#### Set exercise
Render the lines below as a Markdown table with a Row column for the row number and a Line column for the line. Skip blank lines and omit the pictures.

#### Provided records
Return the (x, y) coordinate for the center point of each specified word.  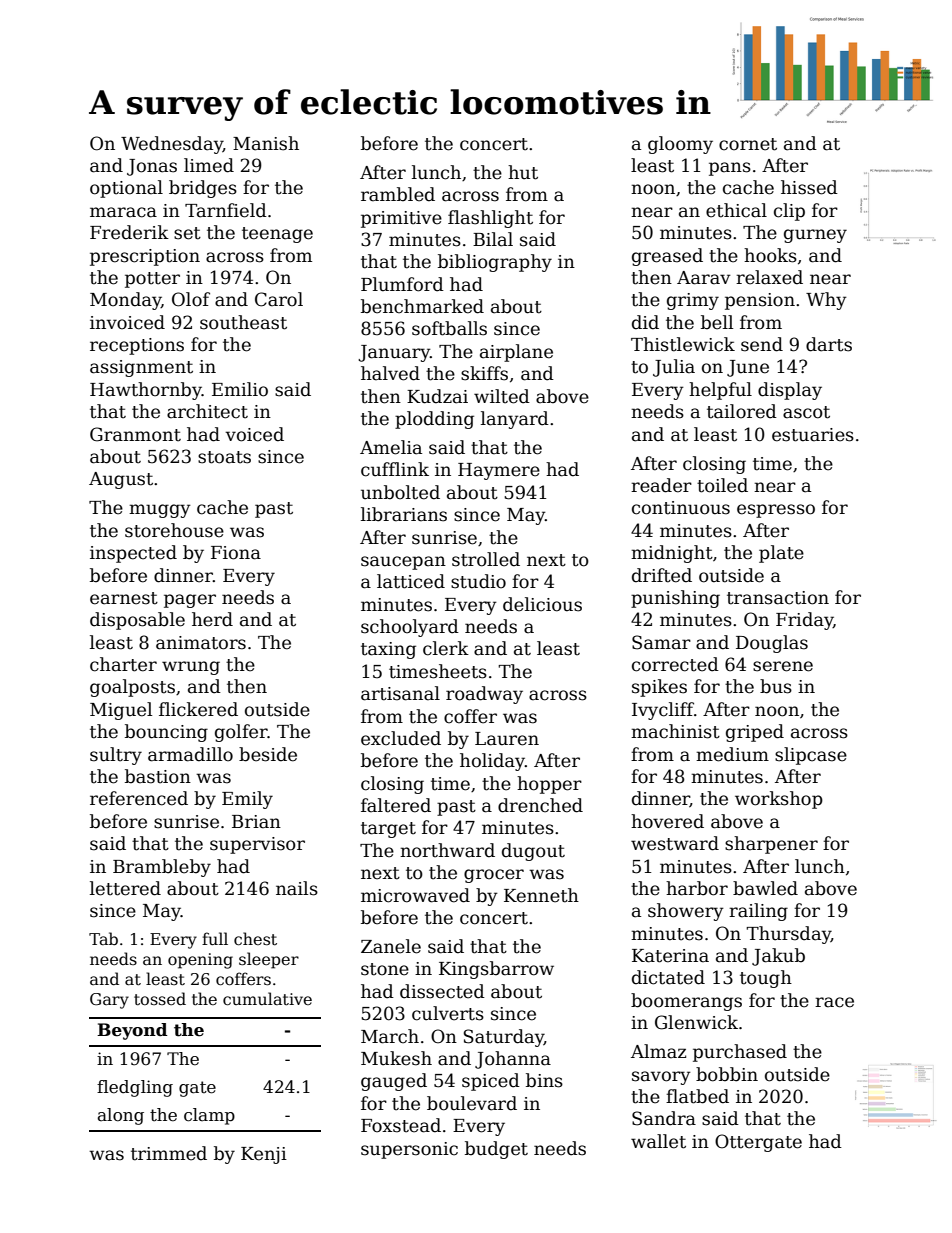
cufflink (395, 469)
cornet (748, 144)
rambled (398, 194)
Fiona (236, 553)
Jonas (152, 167)
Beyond (132, 1031)
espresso (776, 511)
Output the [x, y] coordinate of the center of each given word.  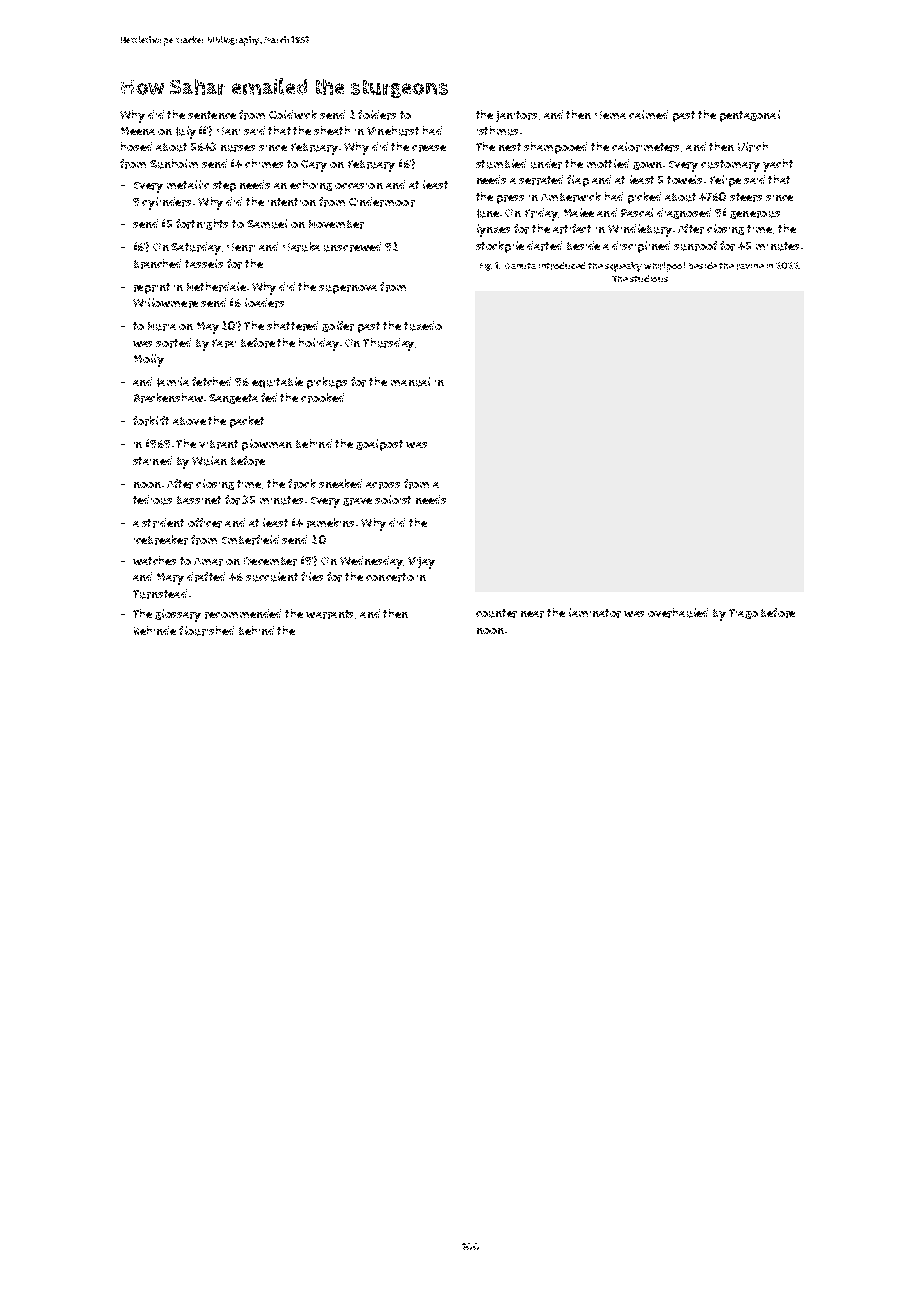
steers [746, 197]
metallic [188, 184]
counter [496, 613]
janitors [516, 116]
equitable [277, 382]
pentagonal [750, 116]
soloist [393, 499]
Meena [138, 131]
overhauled [678, 613]
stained [152, 460]
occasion [359, 186]
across [383, 485]
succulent [272, 577]
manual [410, 382]
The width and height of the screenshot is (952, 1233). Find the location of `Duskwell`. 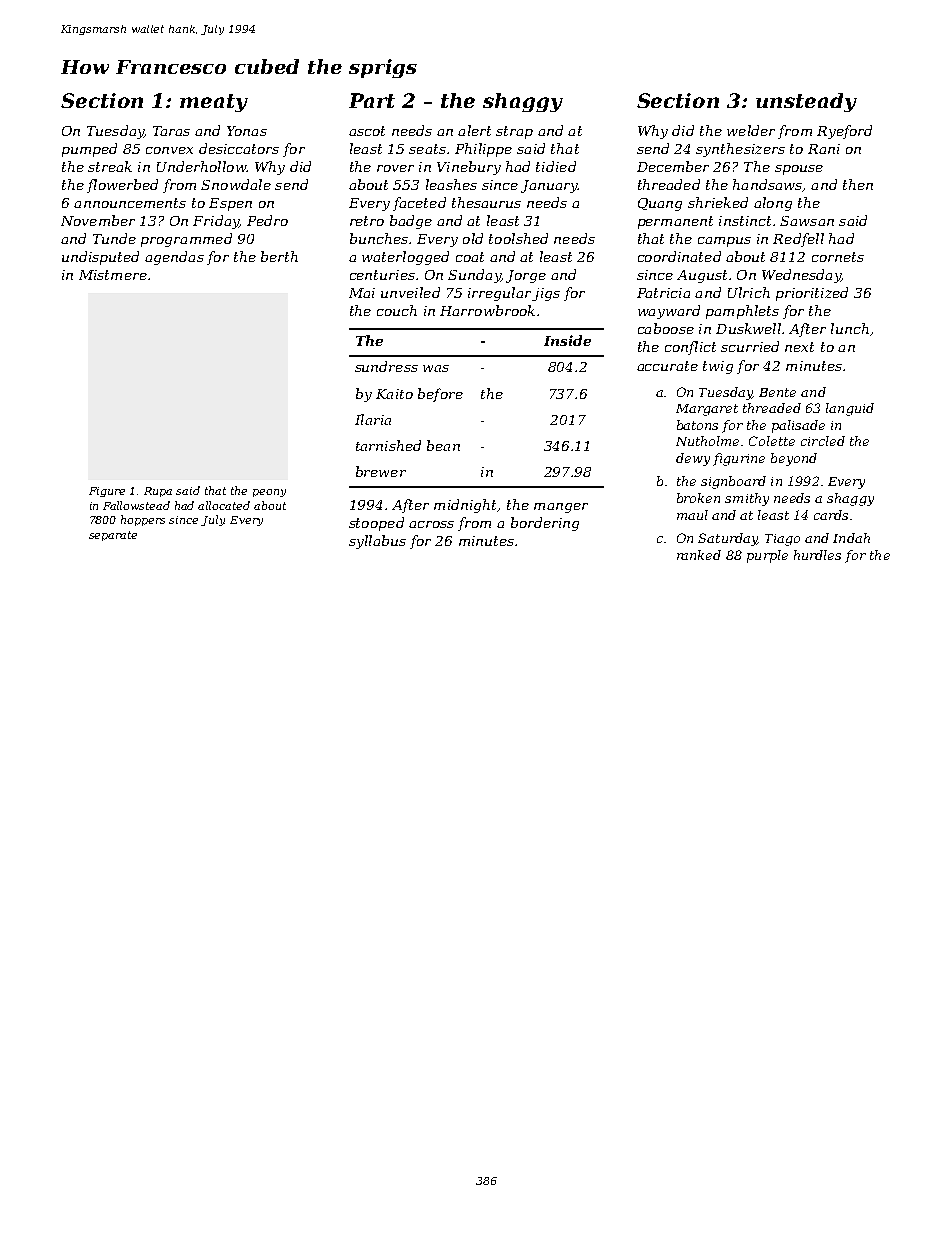

Duskwell is located at coordinates (748, 328).
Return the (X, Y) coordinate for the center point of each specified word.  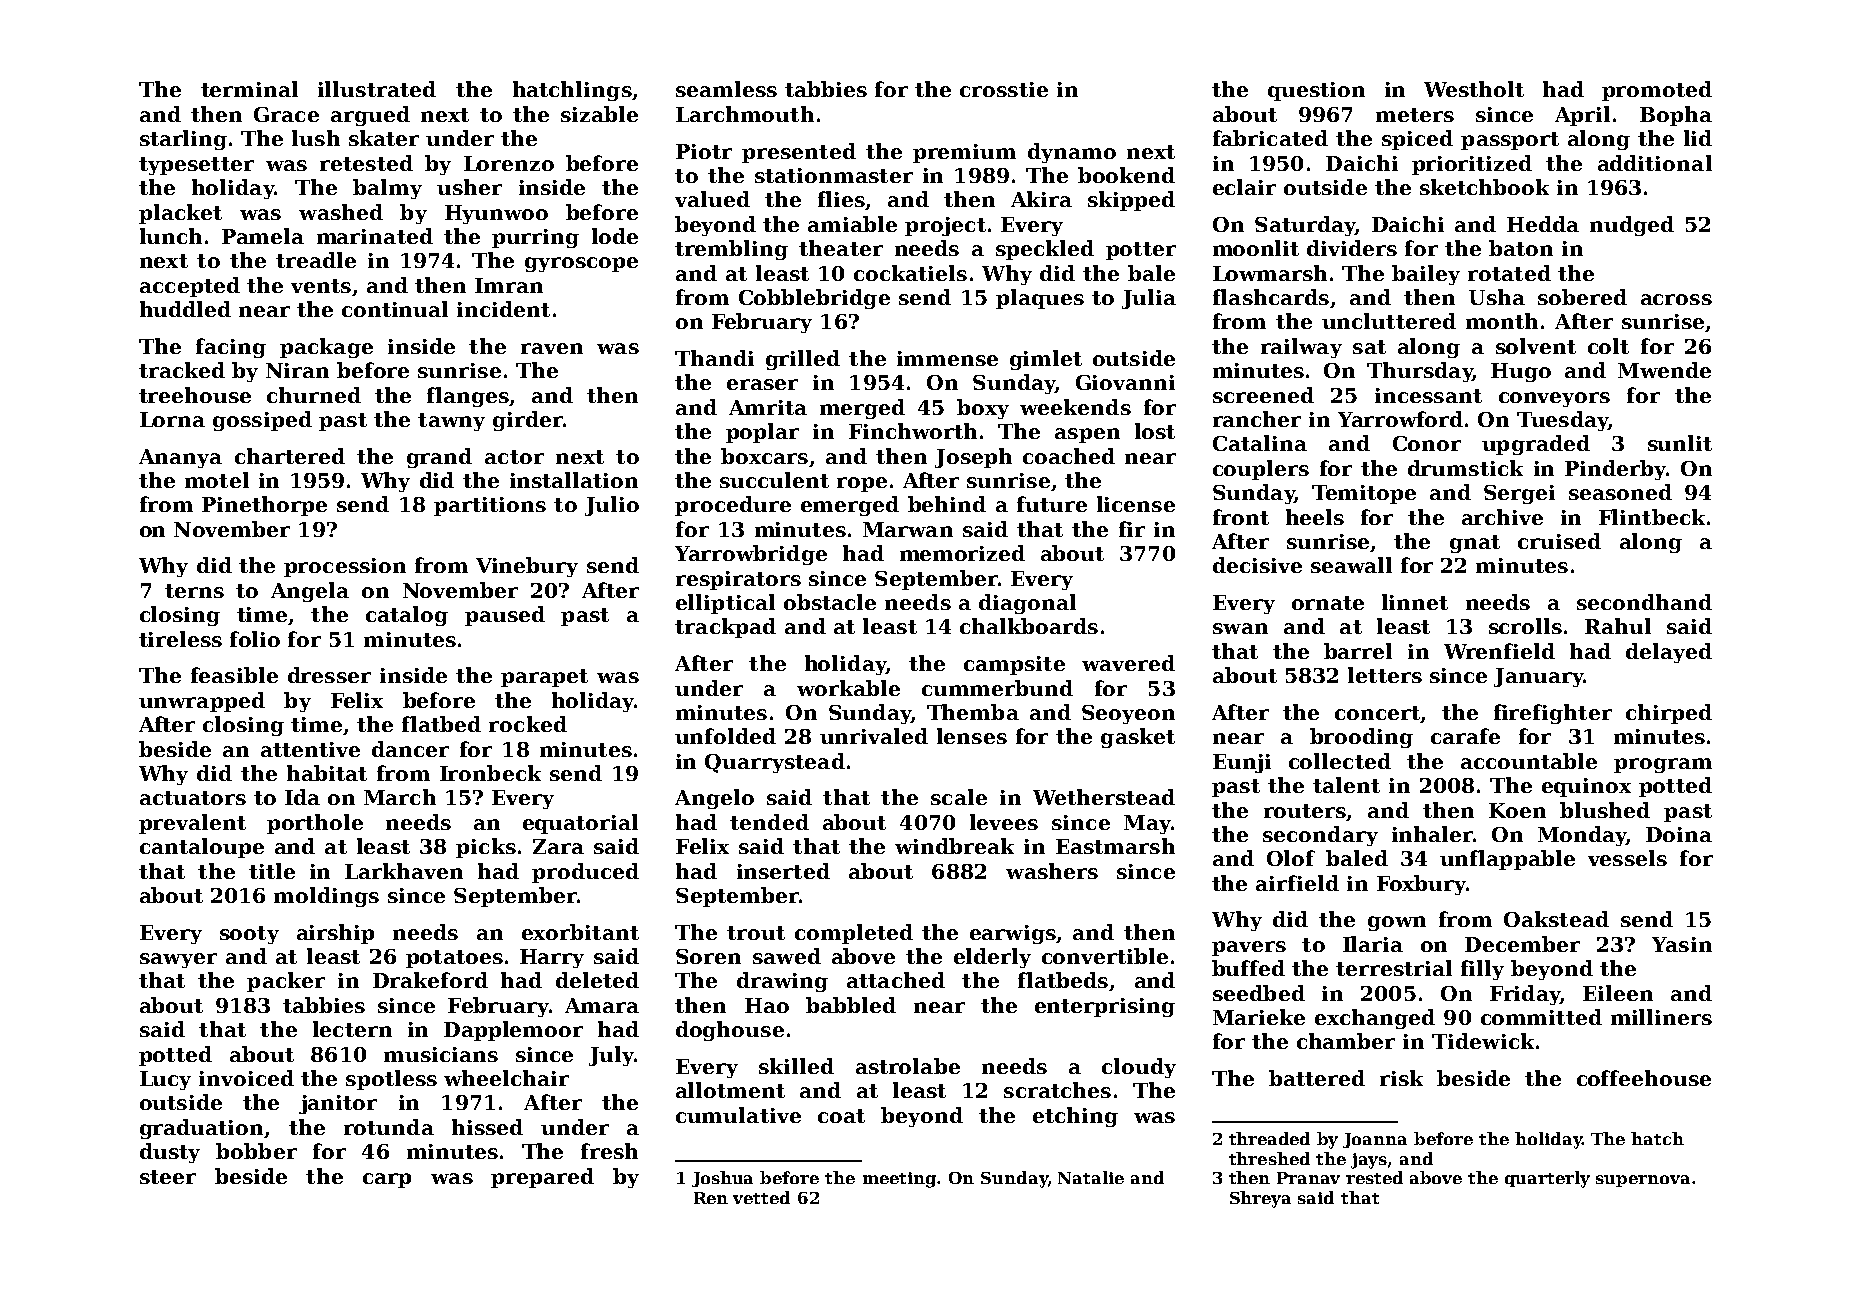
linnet (1415, 602)
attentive (310, 749)
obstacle (830, 602)
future (1052, 504)
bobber (256, 1151)
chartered (290, 456)
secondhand (1644, 602)
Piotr (704, 151)
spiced (1417, 140)
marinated (375, 236)
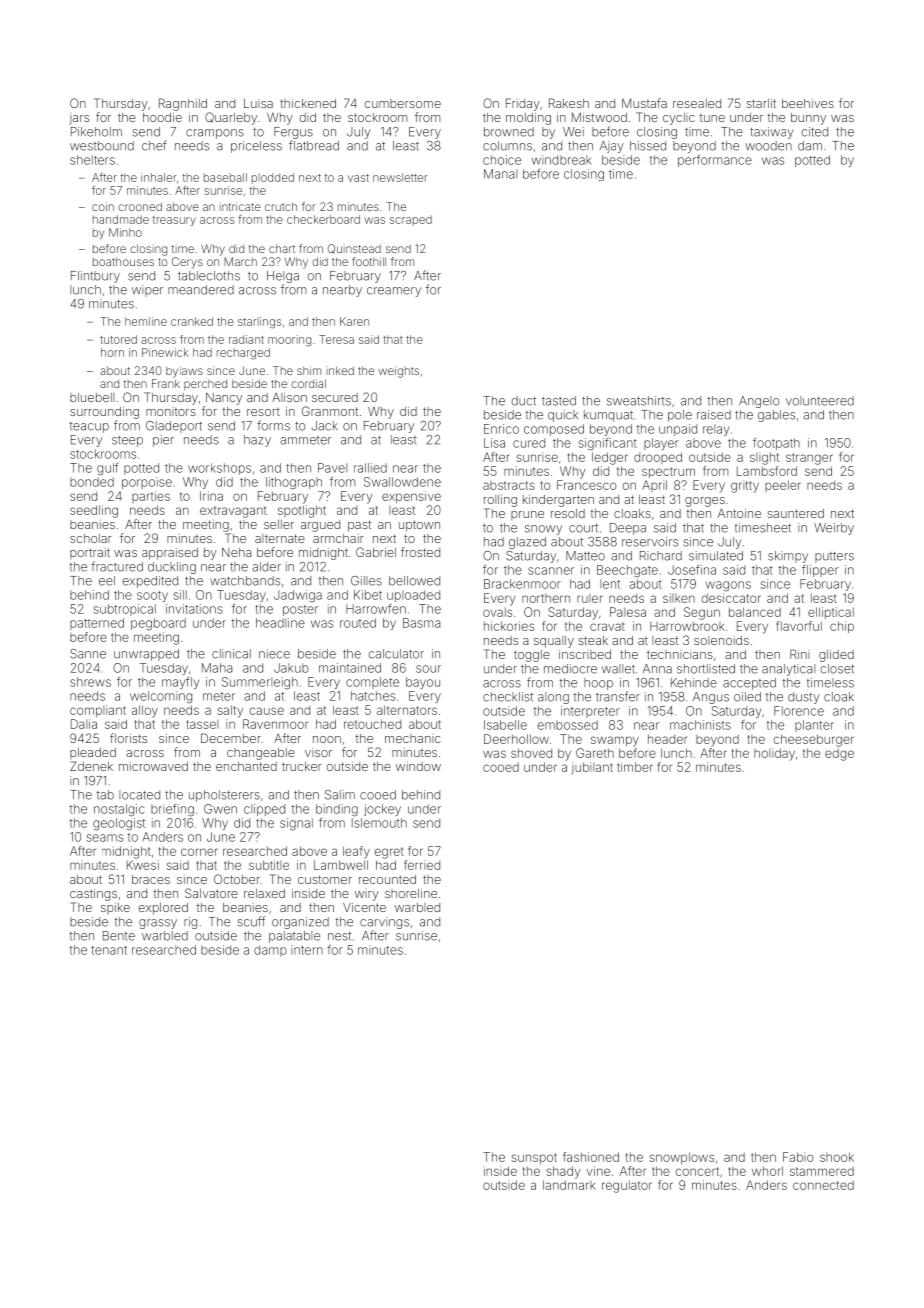 The image size is (924, 1308). I want to click on Angelo, so click(759, 402).
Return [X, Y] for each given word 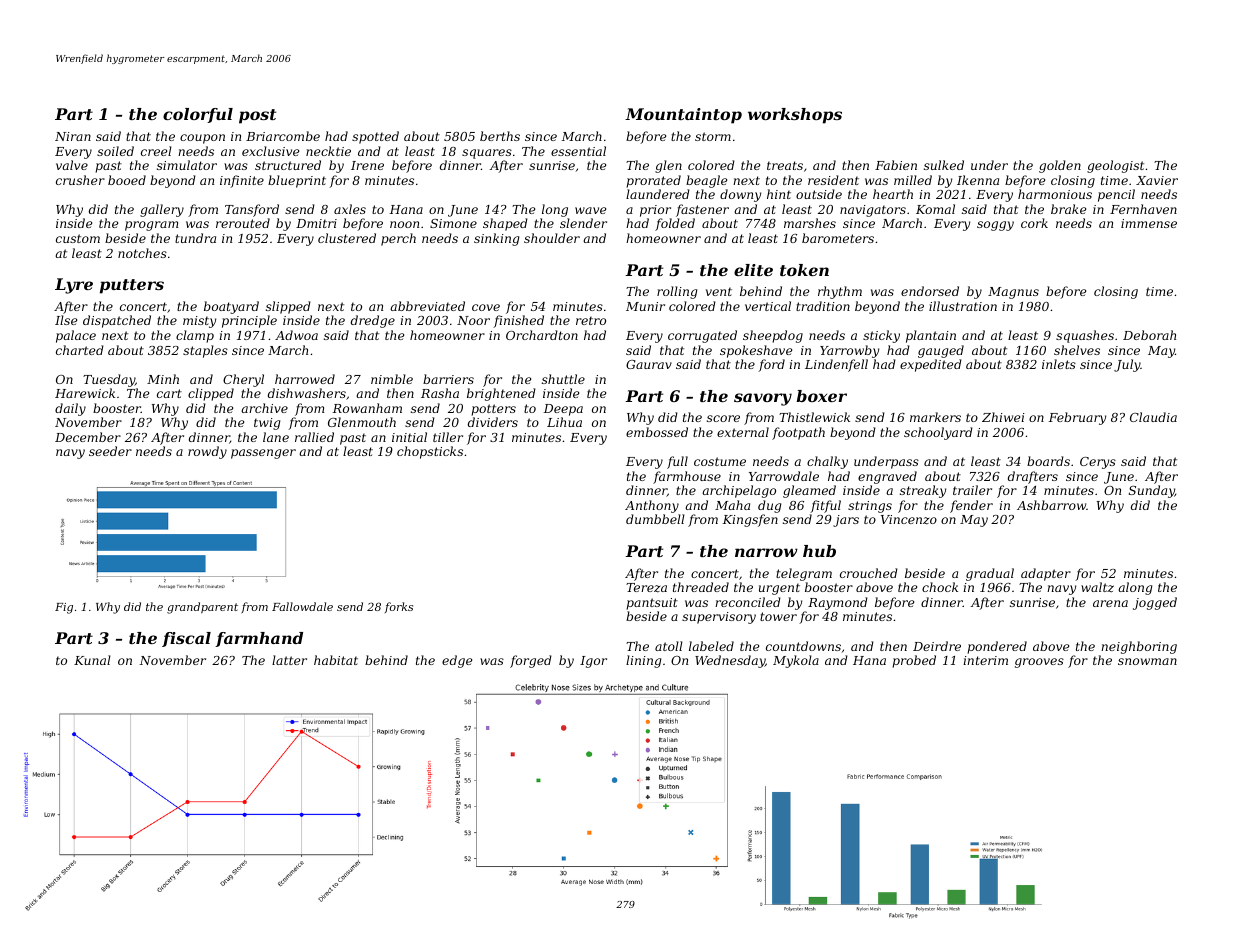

#### Solution for this problem
| Row | Line |
|---|---|
| 1 | Return the (x, y) coordinate for the center point of each specified word.   |
| 2 | cufflink (395, 469) |
| 3 | cornet (748, 144) |
| 4 | rambled (398, 194) |
| 5 | Fiona (236, 553) |
| 6 | Jonas (152, 167) |
| 7 | Beyond (132, 1031) |
| 8 | espresso (776, 511) |
| 9 | Output the [x, y] coordinate of the center of each given word.   |
| 10 | steers [746, 197] |
| 11 | metallic [188, 184] |
| 12 | counter [496, 613] |
| 13 | janitors [516, 116] |
| 14 | equitable [277, 382] |
| 15 | pentagonal [750, 116] |
| 16 | soloist [393, 499] |
| 17 | Meena [138, 131] |
| 18 | overhauled [678, 613] |
| 19 | stained [152, 460] |
| 20 | occasion [359, 186] |
| 21 | across [383, 485] |
| 22 | succulent [272, 577] |
| 23 | manual [410, 382] |
| 24 | The width and height of the screenshot is (952, 1233). Find the location of `Duskwell`.  |
| 25 | Duskwell is located at coordinates (748, 328). |
| 26 | Return the (X, Y) coordinate for the center point of each specified word.   |
| 27 | linnet (1415, 602) |
| 28 | attentive (310, 749) |
| 29 | obstacle (830, 602) |
| 30 | future (1052, 504) |
| 31 | bobber (256, 1151) |
| 32 | chartered (290, 456) |
| 33 | secondhand (1644, 602) |
| 34 | Piotr (704, 151) |
| 35 | spiced (1417, 140) |
| 36 | marinated (375, 236) |
| 37 |  The image size is (924, 1308). I want to click on Angelo, so click(759, 402). |
| 38 | Return [X, Y] for each given word  |